**RECORDS PROVIDED**
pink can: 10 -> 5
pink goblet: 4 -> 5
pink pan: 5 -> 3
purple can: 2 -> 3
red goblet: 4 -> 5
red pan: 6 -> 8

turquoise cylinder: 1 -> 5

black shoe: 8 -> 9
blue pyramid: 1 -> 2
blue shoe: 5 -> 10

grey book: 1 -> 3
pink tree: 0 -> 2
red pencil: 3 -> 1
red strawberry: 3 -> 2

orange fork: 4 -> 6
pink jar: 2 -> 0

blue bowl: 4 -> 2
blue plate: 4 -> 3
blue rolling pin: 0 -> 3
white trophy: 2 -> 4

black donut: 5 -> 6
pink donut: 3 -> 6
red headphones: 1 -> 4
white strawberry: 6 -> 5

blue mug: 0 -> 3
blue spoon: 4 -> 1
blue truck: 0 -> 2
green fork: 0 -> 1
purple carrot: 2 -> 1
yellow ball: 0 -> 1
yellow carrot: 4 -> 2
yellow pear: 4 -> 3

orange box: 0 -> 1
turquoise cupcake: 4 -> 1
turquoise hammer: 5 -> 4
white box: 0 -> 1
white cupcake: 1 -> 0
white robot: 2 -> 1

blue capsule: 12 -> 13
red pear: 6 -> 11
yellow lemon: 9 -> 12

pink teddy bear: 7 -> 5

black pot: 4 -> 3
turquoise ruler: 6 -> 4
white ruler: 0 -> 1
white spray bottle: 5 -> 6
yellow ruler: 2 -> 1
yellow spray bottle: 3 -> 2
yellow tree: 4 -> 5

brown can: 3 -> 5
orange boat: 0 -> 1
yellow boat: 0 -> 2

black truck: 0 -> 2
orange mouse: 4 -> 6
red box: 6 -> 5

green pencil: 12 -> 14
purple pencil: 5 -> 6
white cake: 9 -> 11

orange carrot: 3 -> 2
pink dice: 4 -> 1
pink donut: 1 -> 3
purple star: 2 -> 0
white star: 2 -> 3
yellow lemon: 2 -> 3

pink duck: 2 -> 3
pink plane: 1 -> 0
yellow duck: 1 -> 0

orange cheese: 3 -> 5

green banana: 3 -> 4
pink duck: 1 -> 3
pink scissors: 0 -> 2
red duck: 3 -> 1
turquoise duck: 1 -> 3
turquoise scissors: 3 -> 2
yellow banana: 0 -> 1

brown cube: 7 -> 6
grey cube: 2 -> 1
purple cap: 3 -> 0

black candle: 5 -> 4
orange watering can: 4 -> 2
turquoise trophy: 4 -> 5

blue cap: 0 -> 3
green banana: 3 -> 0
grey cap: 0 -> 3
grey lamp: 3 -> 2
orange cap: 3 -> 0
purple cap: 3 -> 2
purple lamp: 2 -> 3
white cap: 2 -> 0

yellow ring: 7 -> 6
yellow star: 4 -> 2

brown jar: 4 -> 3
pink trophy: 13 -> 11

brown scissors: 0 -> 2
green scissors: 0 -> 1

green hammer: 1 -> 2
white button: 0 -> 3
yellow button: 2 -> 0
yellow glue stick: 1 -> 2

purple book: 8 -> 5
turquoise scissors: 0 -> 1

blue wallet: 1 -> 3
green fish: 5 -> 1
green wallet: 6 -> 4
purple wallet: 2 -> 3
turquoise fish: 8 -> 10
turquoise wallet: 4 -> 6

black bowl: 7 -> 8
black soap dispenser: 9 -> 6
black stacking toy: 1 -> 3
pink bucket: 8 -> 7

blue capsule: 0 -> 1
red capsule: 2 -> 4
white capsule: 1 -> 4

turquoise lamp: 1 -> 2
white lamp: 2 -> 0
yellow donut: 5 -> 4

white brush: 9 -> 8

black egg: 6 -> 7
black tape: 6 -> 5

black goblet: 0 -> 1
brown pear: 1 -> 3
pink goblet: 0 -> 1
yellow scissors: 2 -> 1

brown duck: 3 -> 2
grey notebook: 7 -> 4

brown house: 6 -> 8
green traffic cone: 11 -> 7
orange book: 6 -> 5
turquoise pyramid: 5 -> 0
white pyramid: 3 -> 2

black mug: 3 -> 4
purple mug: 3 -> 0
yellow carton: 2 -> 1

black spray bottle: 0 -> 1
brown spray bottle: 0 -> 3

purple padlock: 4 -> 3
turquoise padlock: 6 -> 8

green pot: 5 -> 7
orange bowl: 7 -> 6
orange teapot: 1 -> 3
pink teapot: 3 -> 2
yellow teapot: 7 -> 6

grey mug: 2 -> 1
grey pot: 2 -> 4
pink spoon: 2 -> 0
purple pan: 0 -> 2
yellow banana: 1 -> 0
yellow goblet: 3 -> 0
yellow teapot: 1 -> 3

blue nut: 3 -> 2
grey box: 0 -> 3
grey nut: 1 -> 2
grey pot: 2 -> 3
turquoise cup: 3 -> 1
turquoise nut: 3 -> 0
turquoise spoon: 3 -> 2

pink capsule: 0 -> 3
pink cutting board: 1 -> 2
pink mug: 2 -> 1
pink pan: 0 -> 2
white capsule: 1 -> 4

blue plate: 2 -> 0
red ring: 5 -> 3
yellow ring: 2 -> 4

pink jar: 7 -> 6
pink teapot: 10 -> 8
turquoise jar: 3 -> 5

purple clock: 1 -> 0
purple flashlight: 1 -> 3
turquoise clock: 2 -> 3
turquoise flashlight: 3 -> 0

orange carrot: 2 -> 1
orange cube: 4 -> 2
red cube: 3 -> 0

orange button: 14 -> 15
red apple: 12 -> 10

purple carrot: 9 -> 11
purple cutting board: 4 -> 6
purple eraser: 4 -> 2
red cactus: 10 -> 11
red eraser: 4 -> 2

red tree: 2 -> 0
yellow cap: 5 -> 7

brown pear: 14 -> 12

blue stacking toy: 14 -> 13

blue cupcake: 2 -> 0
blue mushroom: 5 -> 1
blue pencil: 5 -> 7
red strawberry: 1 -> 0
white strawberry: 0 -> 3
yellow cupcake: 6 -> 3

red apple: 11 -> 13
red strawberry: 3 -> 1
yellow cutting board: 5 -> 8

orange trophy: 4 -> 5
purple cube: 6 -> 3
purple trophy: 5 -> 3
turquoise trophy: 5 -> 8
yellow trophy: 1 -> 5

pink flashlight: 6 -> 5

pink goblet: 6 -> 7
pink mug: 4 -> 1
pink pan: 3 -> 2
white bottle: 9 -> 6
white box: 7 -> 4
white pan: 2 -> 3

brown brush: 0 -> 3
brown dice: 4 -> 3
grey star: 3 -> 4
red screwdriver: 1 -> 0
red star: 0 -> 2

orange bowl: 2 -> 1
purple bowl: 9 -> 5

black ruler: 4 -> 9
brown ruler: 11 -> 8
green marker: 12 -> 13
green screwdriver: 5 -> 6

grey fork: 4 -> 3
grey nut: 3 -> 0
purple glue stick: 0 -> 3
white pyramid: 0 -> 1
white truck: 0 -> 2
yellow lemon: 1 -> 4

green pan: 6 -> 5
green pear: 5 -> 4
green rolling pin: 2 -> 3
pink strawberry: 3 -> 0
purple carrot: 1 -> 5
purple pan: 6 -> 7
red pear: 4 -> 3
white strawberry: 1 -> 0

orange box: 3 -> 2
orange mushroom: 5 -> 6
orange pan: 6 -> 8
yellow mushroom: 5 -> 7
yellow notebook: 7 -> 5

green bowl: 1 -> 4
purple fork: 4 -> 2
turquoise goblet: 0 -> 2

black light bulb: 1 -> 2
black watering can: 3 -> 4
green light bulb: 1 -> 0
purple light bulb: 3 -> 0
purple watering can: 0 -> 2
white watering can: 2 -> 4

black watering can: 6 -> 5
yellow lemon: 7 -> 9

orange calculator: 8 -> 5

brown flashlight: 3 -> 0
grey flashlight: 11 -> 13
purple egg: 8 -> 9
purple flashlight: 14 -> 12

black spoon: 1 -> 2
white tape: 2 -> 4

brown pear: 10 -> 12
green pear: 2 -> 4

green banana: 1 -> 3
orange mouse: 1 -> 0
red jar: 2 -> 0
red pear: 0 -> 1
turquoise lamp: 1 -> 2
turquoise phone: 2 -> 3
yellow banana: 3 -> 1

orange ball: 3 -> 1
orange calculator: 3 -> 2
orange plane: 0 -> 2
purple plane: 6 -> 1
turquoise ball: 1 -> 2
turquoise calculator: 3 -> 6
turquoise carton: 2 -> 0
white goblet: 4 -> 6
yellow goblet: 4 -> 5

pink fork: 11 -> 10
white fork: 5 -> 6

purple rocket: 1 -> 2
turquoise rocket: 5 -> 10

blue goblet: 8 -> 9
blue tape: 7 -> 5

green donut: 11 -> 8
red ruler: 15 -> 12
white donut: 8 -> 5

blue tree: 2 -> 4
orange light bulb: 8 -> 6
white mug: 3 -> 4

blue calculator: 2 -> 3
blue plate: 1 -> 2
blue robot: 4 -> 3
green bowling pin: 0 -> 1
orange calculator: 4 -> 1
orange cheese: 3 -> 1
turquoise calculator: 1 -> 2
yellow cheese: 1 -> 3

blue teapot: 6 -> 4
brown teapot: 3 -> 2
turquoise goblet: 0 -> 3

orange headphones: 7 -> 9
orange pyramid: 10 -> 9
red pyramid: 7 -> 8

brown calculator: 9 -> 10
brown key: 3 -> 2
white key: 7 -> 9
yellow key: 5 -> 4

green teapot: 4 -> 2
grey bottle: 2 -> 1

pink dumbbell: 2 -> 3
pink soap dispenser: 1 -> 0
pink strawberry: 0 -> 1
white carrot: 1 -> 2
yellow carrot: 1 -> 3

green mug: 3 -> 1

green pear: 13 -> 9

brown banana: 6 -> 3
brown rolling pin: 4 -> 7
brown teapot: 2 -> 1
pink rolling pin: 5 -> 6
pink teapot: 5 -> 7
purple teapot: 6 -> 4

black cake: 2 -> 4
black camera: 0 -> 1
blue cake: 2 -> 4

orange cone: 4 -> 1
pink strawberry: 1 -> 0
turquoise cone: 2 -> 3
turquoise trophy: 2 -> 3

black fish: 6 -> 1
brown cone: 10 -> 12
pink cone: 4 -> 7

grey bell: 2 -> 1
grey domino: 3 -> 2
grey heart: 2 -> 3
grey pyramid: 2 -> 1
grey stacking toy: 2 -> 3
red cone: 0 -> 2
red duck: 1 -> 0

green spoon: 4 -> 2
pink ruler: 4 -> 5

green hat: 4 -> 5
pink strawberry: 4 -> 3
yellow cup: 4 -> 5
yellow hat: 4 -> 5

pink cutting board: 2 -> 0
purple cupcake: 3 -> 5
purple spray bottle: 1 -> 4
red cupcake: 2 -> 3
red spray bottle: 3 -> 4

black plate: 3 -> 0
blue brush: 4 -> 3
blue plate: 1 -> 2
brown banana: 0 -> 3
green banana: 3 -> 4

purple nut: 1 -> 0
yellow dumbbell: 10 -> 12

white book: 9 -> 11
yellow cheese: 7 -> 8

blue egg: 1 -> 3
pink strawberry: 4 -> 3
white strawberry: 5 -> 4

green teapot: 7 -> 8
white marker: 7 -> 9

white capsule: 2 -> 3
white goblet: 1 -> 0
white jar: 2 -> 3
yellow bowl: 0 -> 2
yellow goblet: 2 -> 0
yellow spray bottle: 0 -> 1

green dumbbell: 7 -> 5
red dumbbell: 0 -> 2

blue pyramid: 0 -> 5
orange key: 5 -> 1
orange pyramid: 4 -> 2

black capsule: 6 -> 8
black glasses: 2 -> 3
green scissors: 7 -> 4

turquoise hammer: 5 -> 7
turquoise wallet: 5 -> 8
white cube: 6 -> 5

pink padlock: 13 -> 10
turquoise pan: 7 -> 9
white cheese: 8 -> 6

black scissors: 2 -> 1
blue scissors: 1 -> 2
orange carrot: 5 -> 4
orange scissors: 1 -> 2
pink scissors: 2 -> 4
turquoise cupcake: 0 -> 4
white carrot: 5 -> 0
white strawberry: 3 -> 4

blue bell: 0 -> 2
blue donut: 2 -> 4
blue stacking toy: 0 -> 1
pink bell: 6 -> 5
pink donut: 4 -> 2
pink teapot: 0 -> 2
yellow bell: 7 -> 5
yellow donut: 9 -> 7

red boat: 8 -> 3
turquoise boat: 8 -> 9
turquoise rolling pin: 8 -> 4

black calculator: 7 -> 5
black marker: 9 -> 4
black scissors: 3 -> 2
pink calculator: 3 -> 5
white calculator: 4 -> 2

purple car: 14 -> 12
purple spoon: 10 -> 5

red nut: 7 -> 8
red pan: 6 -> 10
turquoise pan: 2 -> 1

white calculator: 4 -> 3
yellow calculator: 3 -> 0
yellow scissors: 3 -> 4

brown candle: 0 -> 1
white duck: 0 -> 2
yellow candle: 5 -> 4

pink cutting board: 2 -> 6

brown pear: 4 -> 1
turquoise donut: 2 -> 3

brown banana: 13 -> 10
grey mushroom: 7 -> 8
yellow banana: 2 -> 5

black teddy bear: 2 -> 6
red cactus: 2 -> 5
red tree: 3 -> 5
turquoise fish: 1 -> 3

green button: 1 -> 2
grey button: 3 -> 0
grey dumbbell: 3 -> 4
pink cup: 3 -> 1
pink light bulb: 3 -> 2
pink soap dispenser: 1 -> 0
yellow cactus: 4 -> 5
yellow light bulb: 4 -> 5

**PROBLEM REQUIREMENTS**
Reproduce, exactly as they stand in the data above, the lines from the one that holds "turquoise ball: 1 -> 2" to the one that holds "blue teapot: 6 -> 4", inclusive.

**RESPONSE**
turquoise ball: 1 -> 2
turquoise calculator: 3 -> 6
turquoise carton: 2 -> 0
white goblet: 4 -> 6
yellow goblet: 4 -> 5

pink fork: 11 -> 10
white fork: 5 -> 6

purple rocket: 1 -> 2
turquoise rocket: 5 -> 10

blue goblet: 8 -> 9
blue tape: 7 -> 5

green donut: 11 -> 8
red ruler: 15 -> 12
white donut: 8 -> 5

blue tree: 2 -> 4
orange light bulb: 8 -> 6
white mug: 3 -> 4

blue calculator: 2 -> 3
blue plate: 1 -> 2
blue robot: 4 -> 3
green bowling pin: 0 -> 1
orange calculator: 4 -> 1
orange cheese: 3 -> 1
turquoise calculator: 1 -> 2
yellow cheese: 1 -> 3

blue teapot: 6 -> 4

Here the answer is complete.